Return all lines in the data where the string "bucket" can be found.
┌──
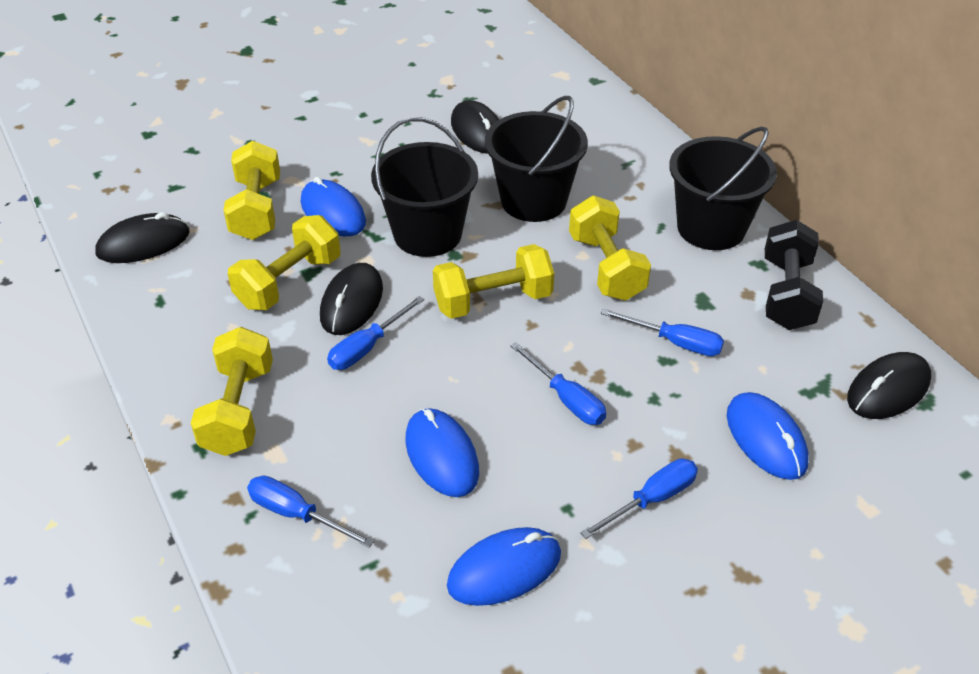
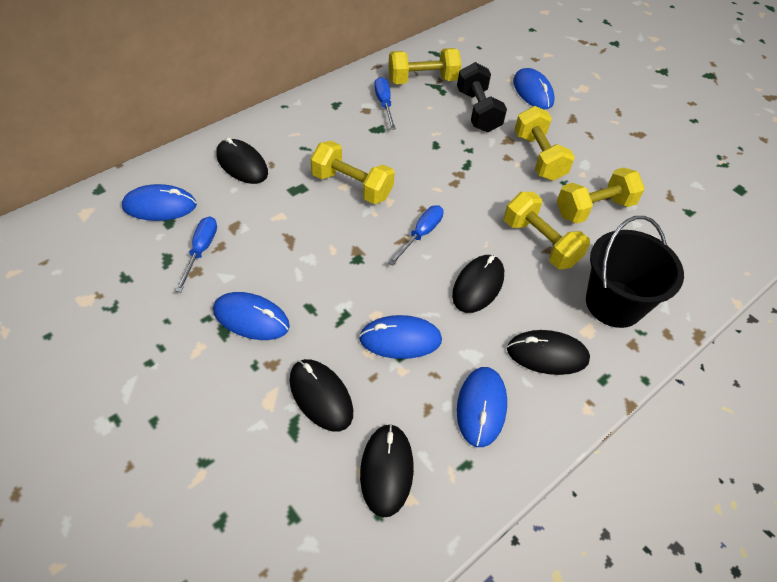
black bucket: [371,117,478,257] [485,96,588,222] [669,127,777,250] = 3 -> [586,216,684,328] = 1
black mouse: [95,212,190,263] [320,263,383,335] [451,100,499,154] [847,352,931,419] = 4 -> [216,137,268,184] [289,359,353,432] [360,424,414,518] [452,255,504,313] [507,330,590,375] = 5
blue mouse: [301,177,366,236] [405,408,479,497] [447,527,561,606] [727,392,809,480] = 4 -> [122,184,197,221] [213,292,290,340] [359,315,442,359] [457,367,507,447] [513,68,555,109] = 5
blue screwdriver: [247,476,374,548] [327,296,425,370] [510,342,606,425] [580,459,698,539] [601,309,724,356] = 5 -> [176,217,217,292] [374,77,396,130] [389,205,444,266] = 3

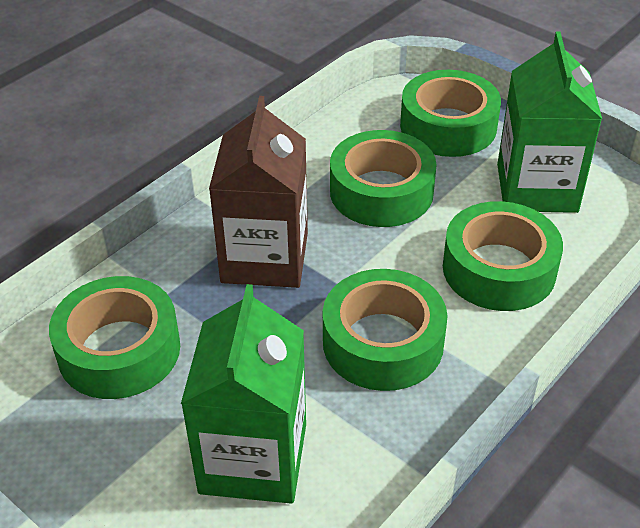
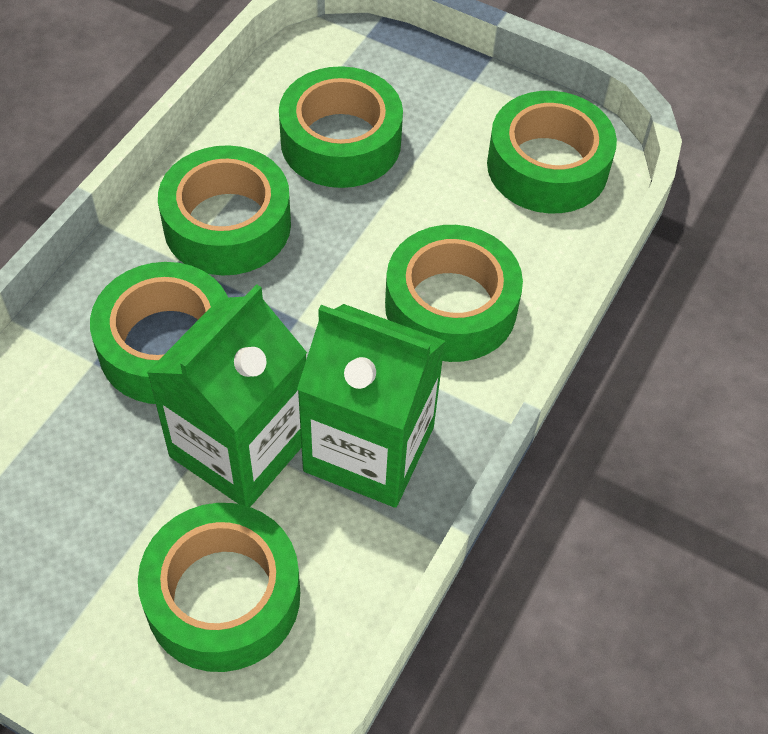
brown carton: [209,96,308,288] = 1 -> none = 0
green tape: [49,276,180,399] [323,269,448,391] [330,130,437,227] [400,70,501,157] [443,201,563,311] = 5 -> [90,262,228,404] [138,503,300,672] [158,145,291,276] [279,66,403,188] [385,225,523,362] [487,91,617,213] = 6

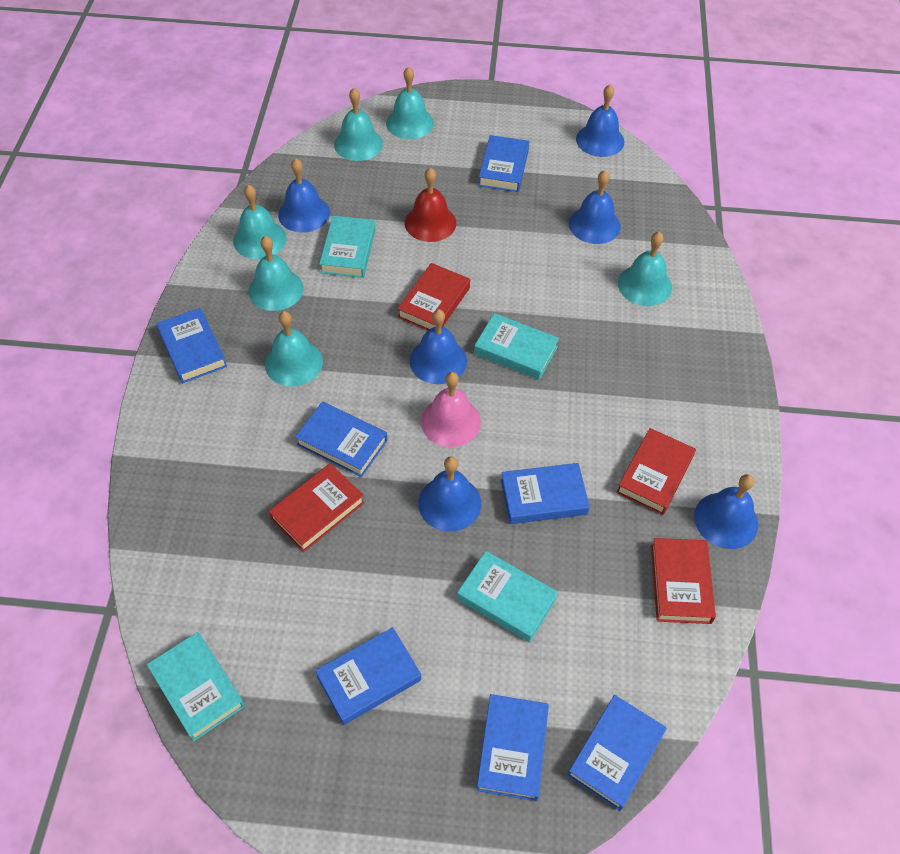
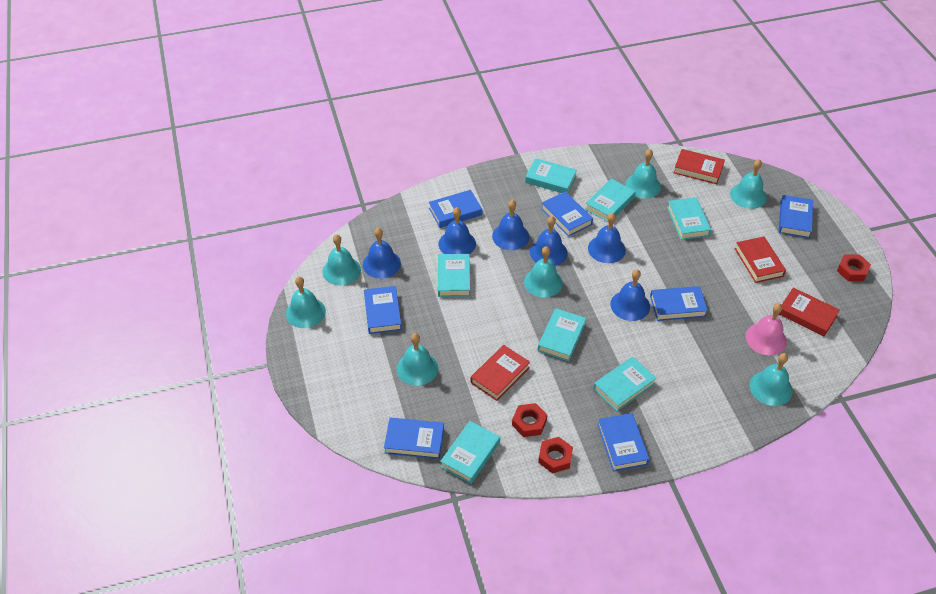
red bell: [405,168,456,242] = 1 -> none = 0
red nut: none = 0 -> [512,403,547,437] [538,437,573,474] [837,254,871,281] = 3
turquoise bell: [233,185,286,259] [248,236,303,311] [265,311,323,386] [334,88,383,161] [386,66,434,139] [618,232,672,306] = 6 -> [286,277,326,328] [322,234,361,285] [397,333,438,386] [524,246,563,298] [625,149,661,199] [730,159,767,209] [750,353,793,406] = 7
turquoise book: [147,632,245,741] [319,216,376,278] [457,551,558,642] [474,313,559,380] = 4 -> [438,254,470,297] [440,421,500,484] [525,158,577,193] [538,308,586,361] [585,179,636,222] [593,357,657,411] [667,197,711,240] = 7

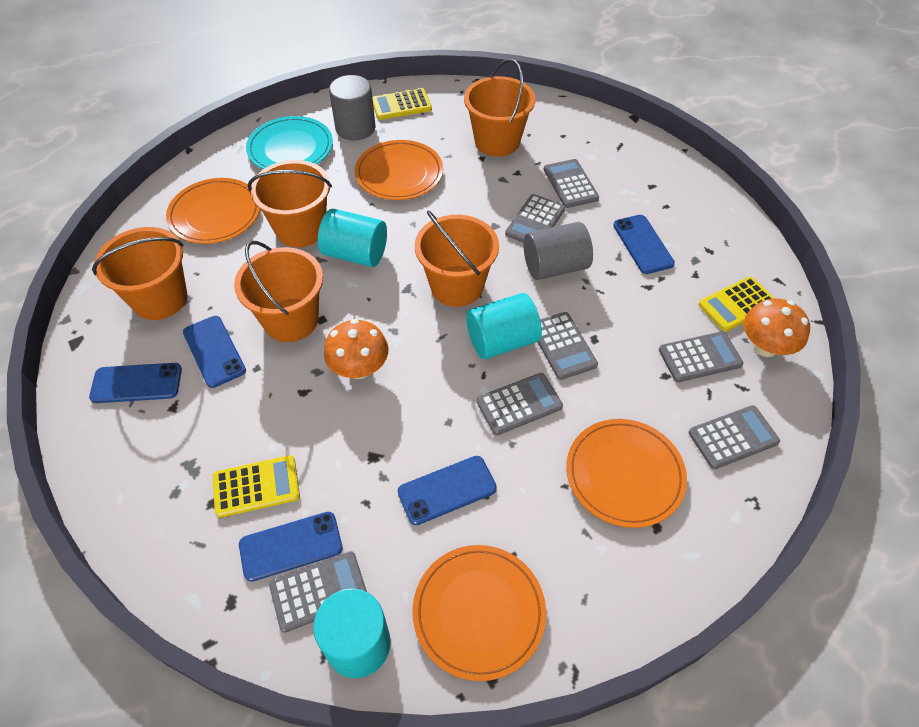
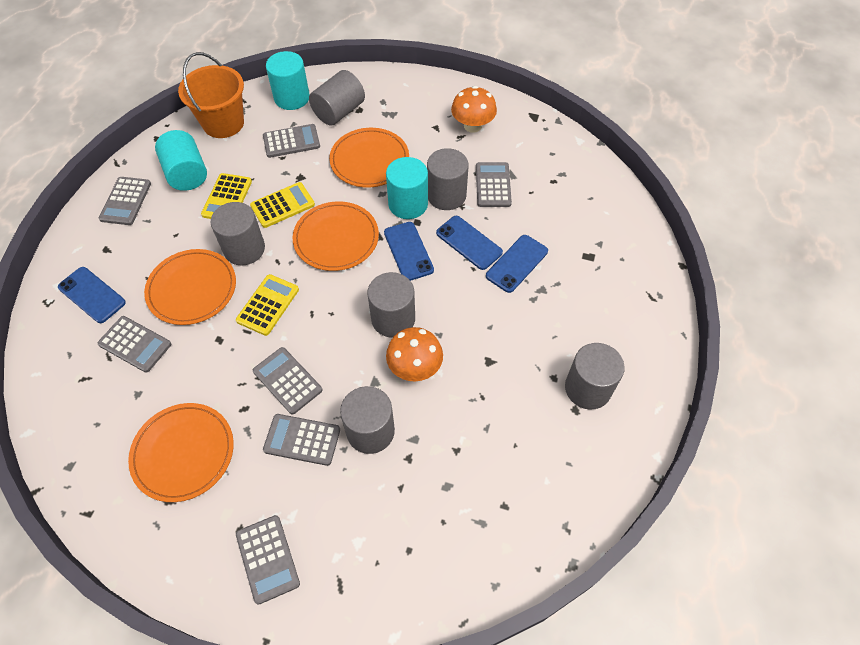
blue phone: [89,363,182,403] [183,316,246,388] [239,512,343,582] [398,456,497,525] [613,215,675,274] = 5 -> [58,267,126,323] [384,222,434,281] [436,216,503,270] [486,235,548,293] = 4
grey cylinder: [329,75,376,141] [524,222,593,280] = 2 -> [211,202,265,265] [309,70,365,126] [340,386,395,454] [367,272,415,338] [427,148,469,210] [565,343,625,410] = 6
orange bucket: [92,227,187,320] [234,241,323,342] [248,160,332,247] [415,211,499,307] [464,59,535,157] = 5 -> [178,52,244,138] = 1
turquoise plate: [246,116,333,169] = 1 -> none = 0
└──
= OUTPUT FOR THIS TASK =
black bucket: [371,117,478,257] [485,96,588,222] [669,127,777,250] = 3 -> [586,216,684,328] = 1
orange bucket: [92,227,187,320] [234,241,323,342] [248,160,332,247] [415,211,499,307] [464,59,535,157] = 5 -> [178,52,244,138] = 1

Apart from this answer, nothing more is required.